Object change listings

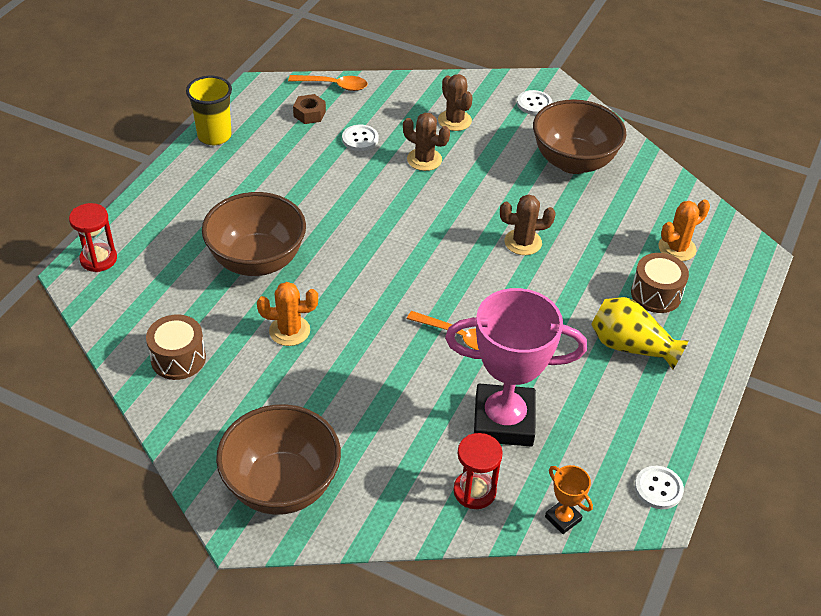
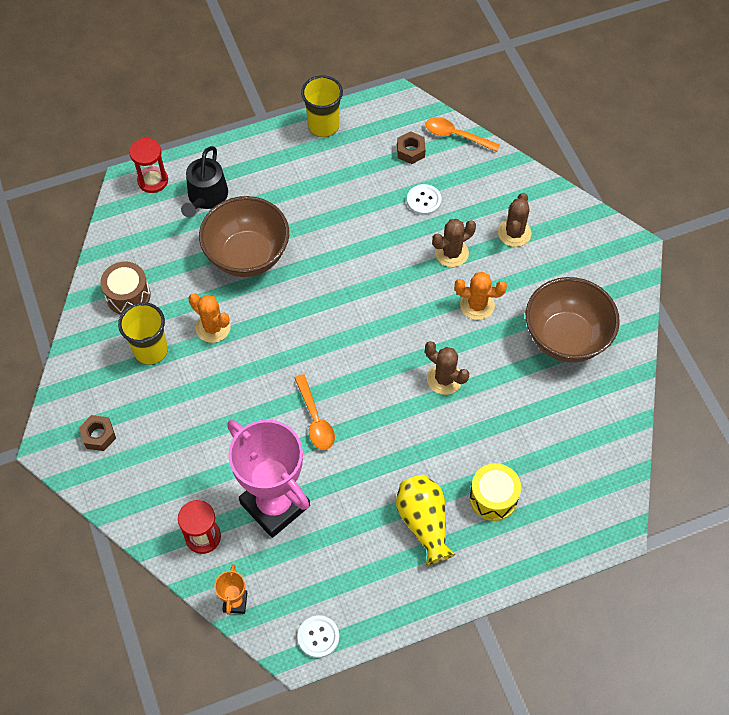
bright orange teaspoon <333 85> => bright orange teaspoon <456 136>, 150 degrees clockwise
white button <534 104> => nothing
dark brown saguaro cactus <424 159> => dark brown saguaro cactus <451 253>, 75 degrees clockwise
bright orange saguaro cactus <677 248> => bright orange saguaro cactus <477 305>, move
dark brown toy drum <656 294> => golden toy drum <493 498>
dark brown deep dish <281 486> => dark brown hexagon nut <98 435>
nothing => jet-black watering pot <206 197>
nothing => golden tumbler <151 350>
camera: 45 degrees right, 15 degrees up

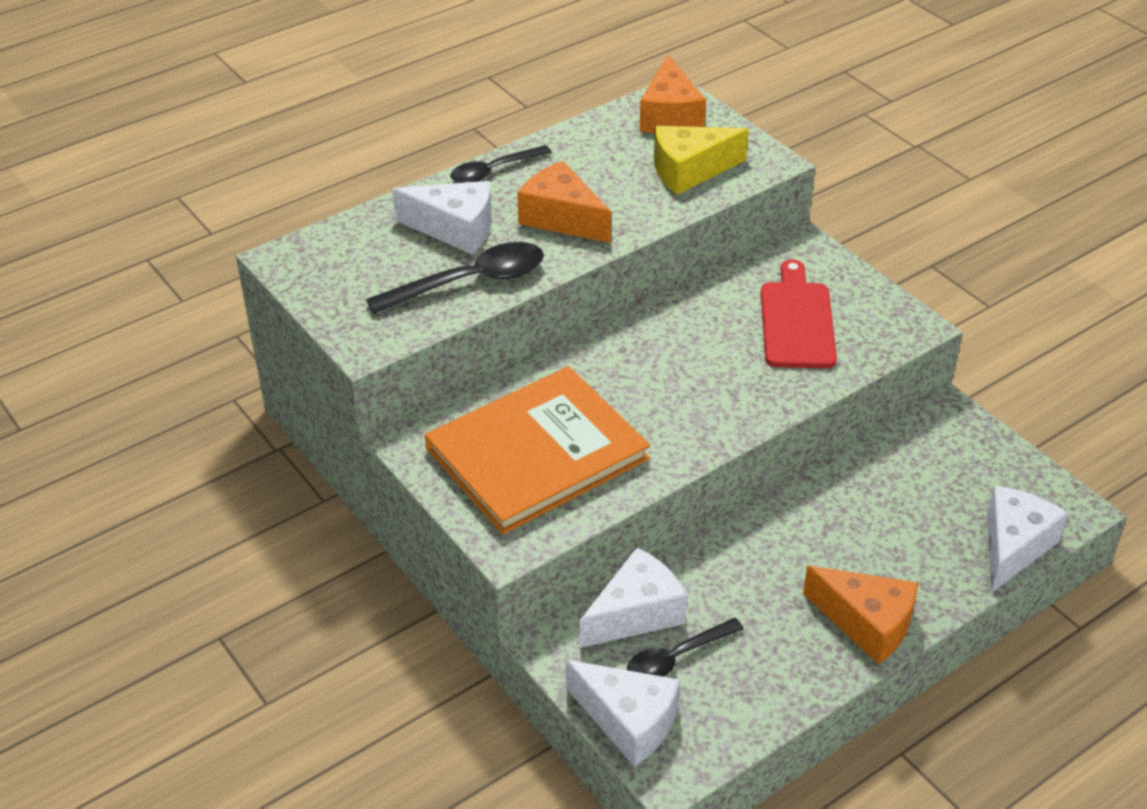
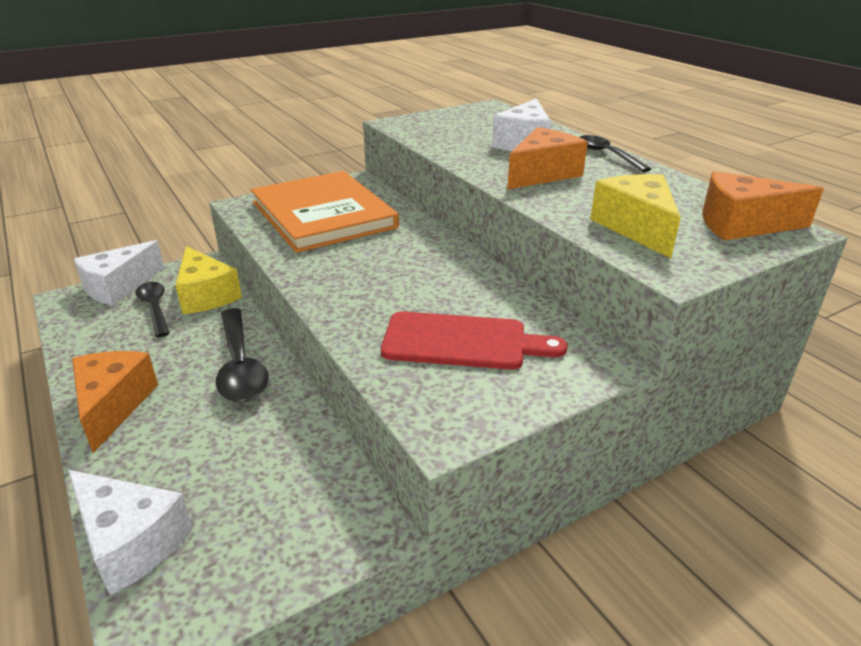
jet-black teaspoon <469 282> => jet-black teaspoon <240 365>, move
white cheese wedge <636 613> => golden cheese wedge <206 295>
bright orange cheese wedge <866 623> => bright orange cheese wedge <113 405>, 135 degrees clockwise
camera: 95 degrees right, 10 degrees down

_PROMPT_
Copy out every line of the data in which the word "nothing" is found.

_ANSWER BELOW_
white button <534 104> => nothing
nothing => jet-black watering pot <206 197>
nothing => golden tumbler <151 350>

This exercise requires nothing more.